- Work to complete -
Word for word, and with pictures excluded, copy out all the records that follow.

Recorded data:
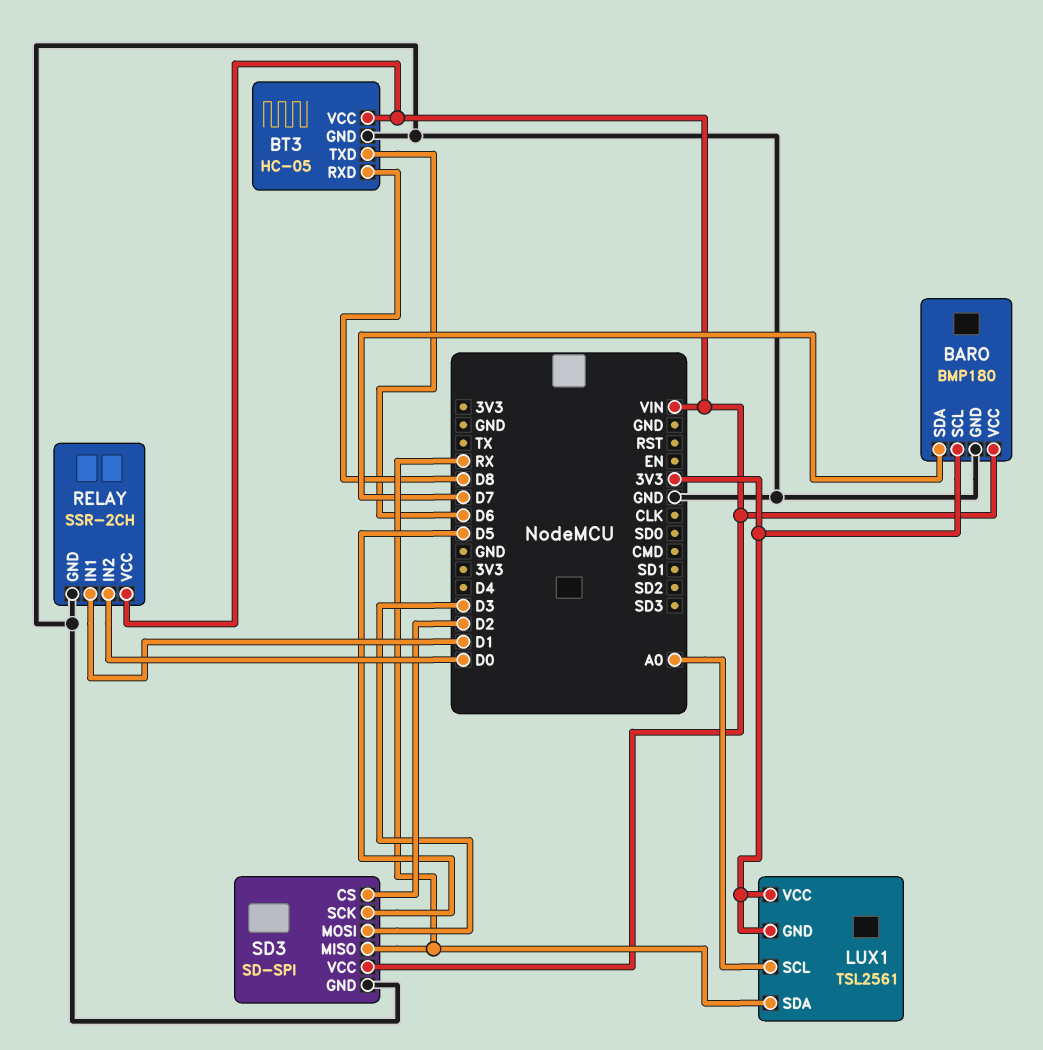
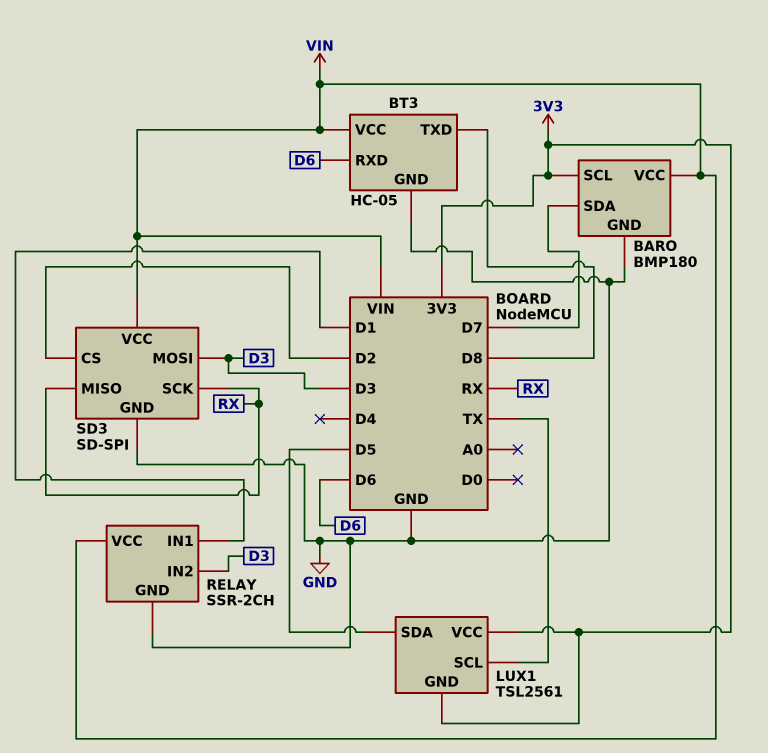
BT3 pin RXD: D8 -> D6
BT3 pin TXD: D6 -> D8
LUX1 pin SCL: A0 -> TX
LUX1 pin SDA: RX -> D5
RELAY pin IN2: D0 -> D3
SD3 pin SCK: D5 -> RX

- Finished exercise -
BT3 pin RXD: D8 -> D6
BT3 pin TXD: D6 -> D8
LUX1 pin SCL: A0 -> TX
LUX1 pin SDA: RX -> D5
RELAY pin IN2: D0 -> D3
SD3 pin SCK: D5 -> RX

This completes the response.